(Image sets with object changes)
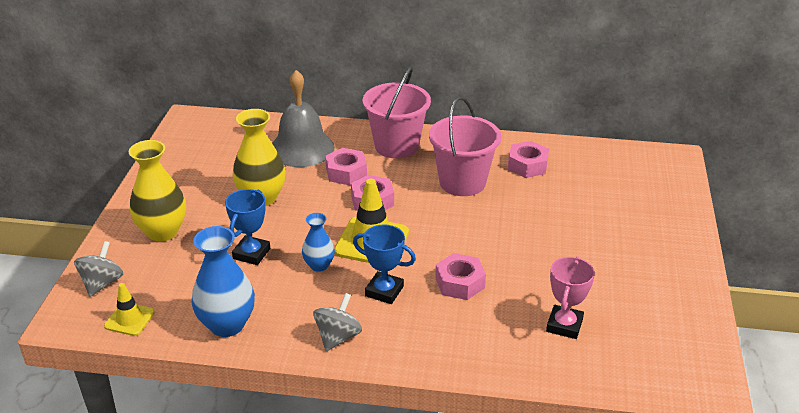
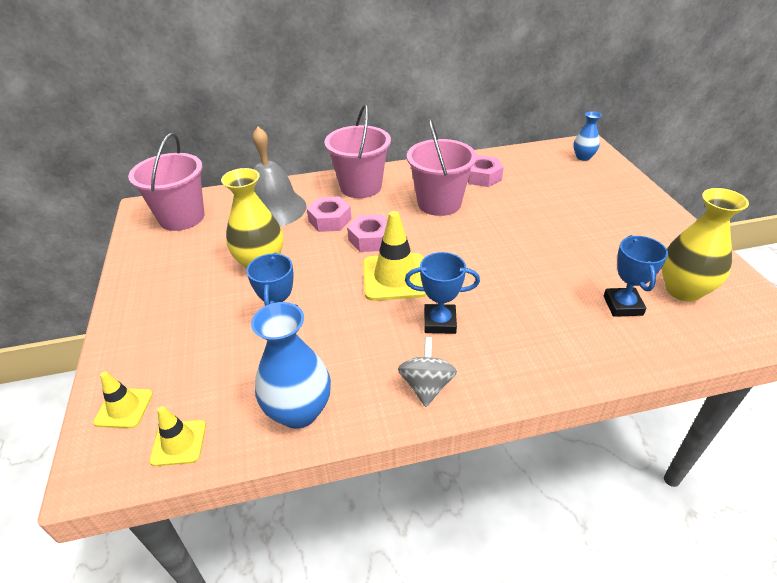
camera: 20 degrees left, 5 degrees up
(102, 283) = (124, 408): grey spinning top -> yellow traffic cone
(162, 232) = (171, 327): yellow vase -> yellow vase (683, 290)
(216, 136) = (182, 217): none -> pink bucket
(319, 265) = (359, 315): blue vase -> blue vase (583, 157)
(460, 283) = (503, 293): pink nut -> none
(564, 325) = (622, 305): pink trophy -> blue trophy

YOUR TASK: Counting only lines above that contain the string "none", report how many there are and write nothing further.

EXPECTED ANSWER: 2